• Source data:
Content starts

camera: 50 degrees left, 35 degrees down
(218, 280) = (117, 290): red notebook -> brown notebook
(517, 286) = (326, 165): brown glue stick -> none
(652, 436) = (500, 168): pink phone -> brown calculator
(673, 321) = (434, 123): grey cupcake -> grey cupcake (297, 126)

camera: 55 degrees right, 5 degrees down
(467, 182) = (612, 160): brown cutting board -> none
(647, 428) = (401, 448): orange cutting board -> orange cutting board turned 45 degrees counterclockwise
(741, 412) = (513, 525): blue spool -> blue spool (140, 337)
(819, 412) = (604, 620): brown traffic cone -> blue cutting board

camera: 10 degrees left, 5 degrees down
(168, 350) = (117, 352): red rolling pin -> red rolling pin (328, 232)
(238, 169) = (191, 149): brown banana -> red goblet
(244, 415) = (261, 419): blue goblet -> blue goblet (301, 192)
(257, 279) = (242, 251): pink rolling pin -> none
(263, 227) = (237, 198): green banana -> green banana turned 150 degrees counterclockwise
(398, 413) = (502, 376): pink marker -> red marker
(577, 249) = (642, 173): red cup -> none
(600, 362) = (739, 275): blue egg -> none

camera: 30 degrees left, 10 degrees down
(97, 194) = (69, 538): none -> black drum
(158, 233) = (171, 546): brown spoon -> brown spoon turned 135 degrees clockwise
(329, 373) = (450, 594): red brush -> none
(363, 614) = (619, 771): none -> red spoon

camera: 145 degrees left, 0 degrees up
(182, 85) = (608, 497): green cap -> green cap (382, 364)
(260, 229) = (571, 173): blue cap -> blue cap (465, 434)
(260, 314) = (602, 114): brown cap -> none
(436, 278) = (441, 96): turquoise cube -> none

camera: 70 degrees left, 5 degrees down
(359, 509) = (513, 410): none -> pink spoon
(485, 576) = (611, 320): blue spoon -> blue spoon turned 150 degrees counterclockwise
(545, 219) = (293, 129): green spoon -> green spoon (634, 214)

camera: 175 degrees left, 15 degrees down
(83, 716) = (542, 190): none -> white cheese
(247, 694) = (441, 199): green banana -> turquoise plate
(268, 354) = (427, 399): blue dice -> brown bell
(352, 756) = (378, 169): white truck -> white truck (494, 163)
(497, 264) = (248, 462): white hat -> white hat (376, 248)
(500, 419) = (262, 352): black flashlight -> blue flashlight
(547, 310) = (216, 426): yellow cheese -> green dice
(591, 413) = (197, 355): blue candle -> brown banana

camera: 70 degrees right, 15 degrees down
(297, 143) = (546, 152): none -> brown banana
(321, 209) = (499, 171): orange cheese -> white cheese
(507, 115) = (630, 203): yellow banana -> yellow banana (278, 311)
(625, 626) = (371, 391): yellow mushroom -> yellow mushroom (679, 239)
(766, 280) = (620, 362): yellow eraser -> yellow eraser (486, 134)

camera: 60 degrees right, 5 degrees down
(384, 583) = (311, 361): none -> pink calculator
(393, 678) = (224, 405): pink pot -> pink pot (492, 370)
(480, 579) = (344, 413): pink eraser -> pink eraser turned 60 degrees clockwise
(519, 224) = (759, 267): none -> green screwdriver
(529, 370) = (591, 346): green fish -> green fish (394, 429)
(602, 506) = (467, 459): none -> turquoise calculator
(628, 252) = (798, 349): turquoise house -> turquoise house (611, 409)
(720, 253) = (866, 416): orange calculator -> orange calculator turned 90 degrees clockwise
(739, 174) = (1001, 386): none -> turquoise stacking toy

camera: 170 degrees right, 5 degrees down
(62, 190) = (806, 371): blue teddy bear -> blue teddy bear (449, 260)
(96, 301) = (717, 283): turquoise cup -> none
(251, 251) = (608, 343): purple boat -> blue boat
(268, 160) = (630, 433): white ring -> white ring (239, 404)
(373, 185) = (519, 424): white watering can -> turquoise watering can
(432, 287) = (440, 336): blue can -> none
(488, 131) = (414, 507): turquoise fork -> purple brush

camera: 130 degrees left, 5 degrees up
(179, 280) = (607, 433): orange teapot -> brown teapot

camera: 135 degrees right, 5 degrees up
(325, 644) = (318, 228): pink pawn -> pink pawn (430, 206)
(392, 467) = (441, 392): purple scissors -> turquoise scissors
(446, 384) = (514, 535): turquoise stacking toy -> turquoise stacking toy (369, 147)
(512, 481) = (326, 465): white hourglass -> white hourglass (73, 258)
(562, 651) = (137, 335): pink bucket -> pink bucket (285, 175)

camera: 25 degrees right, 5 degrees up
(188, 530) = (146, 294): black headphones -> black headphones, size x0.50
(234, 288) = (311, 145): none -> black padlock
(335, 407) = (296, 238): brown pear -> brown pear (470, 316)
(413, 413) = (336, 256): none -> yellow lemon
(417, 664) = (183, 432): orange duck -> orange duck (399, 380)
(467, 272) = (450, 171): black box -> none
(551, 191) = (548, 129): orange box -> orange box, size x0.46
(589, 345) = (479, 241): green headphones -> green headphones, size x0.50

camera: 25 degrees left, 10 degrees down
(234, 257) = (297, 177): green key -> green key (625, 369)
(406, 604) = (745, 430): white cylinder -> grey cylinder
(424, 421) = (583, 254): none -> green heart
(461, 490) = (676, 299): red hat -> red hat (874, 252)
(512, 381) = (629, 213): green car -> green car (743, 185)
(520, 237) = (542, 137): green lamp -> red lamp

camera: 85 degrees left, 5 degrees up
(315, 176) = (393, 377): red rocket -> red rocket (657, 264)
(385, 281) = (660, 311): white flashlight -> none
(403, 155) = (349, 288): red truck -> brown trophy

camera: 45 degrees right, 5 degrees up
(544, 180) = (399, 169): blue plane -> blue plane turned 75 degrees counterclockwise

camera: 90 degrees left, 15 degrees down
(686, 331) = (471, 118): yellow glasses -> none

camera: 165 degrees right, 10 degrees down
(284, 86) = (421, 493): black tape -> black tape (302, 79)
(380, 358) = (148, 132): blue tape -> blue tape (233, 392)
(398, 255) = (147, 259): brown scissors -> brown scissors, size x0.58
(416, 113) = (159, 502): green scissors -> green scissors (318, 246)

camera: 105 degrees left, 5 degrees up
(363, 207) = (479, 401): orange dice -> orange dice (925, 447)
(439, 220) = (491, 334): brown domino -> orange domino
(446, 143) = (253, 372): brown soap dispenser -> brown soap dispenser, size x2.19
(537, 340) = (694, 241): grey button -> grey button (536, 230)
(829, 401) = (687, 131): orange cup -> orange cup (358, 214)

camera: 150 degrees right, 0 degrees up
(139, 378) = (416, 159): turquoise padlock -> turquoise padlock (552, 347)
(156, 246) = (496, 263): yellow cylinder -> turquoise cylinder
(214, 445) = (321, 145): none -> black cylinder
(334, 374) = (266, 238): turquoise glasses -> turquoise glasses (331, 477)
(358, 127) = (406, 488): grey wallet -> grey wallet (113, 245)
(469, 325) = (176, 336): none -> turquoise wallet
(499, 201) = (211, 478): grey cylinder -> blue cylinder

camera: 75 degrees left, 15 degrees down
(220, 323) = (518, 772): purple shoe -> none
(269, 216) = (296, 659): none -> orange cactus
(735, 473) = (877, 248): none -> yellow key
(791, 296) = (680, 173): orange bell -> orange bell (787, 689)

Content ends

• What is needed: Everything from the line with "(497, 264) = (248, 462): white" through the line with "(321, 209) = (499, 171): orange" should be written out exactly as it appears above, end lines included, and nothing outside that range.

• Written solution:
(497, 264) = (248, 462): white hat -> white hat (376, 248)
(500, 419) = (262, 352): black flashlight -> blue flashlight
(547, 310) = (216, 426): yellow cheese -> green dice
(591, 413) = (197, 355): blue candle -> brown banana

camera: 70 degrees right, 15 degrees down
(297, 143) = (546, 152): none -> brown banana
(321, 209) = (499, 171): orange cheese -> white cheese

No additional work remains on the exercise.